**What this task involves**. Locate each line below that includes "appeared" and reproduce it.

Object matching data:
==========

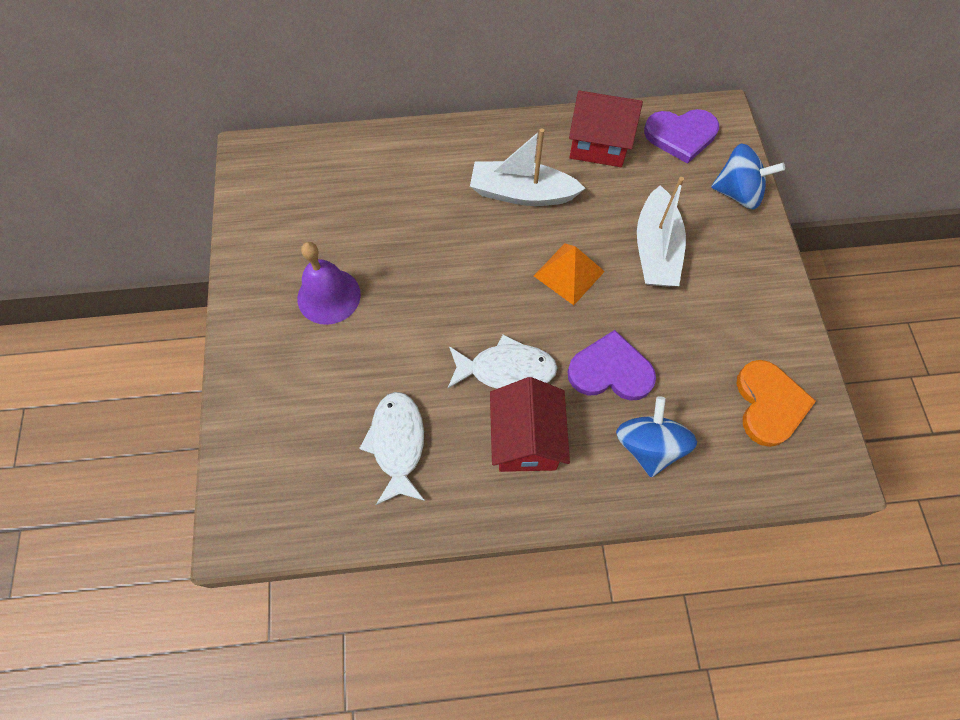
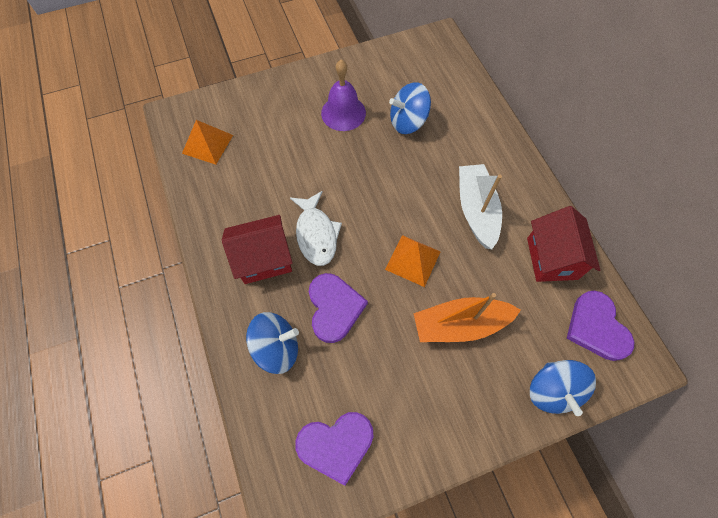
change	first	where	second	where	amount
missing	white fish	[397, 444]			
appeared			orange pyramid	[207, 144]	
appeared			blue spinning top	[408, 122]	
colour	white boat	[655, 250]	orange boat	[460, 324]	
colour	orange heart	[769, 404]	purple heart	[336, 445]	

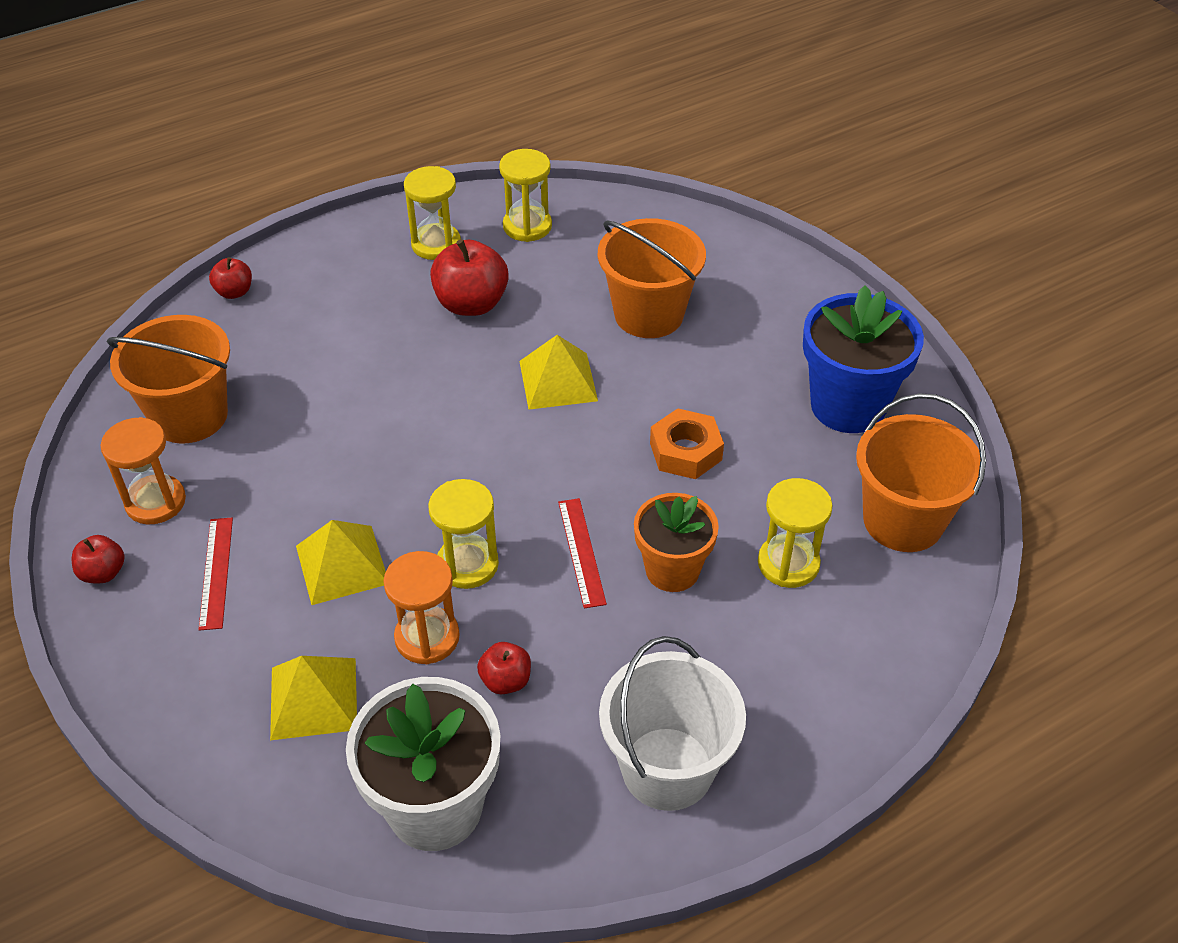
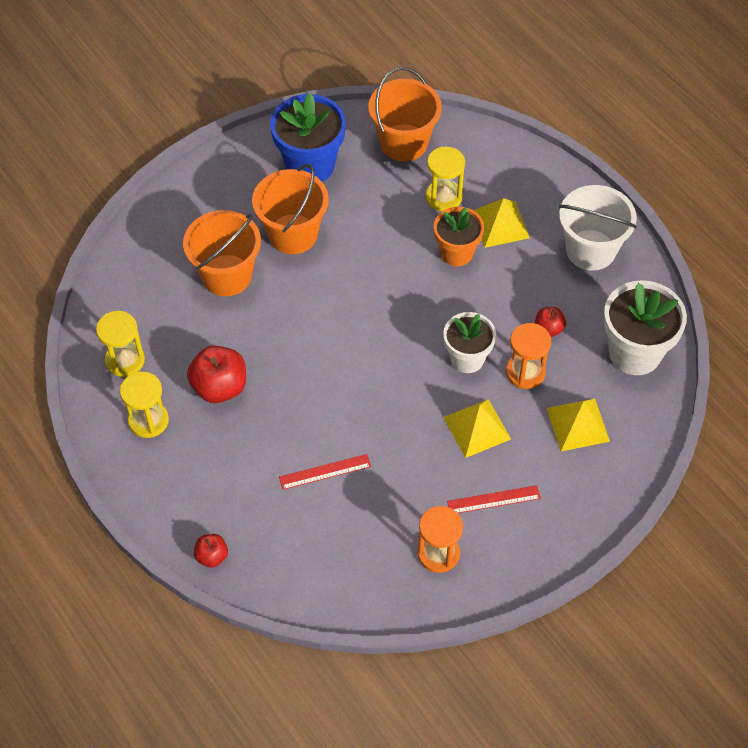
change	first	where	second	where	amount
missing	red apple	[103, 573]			
missing	orange nut	[686, 451]			
relocated	orange bucket	[190, 416]		[293, 234]	
relocated	yellow pyramid	[558, 380]		[500, 224]	
relocated	red ruler	[581, 552]		[325, 472]	
exchanged	yellow hourglass	[467, 564]	white flower pot	[467, 358]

==========

**Exercise result**.
appeared			orange pyramid	[207, 144]	
appeared			blue spinning top	[408, 122]	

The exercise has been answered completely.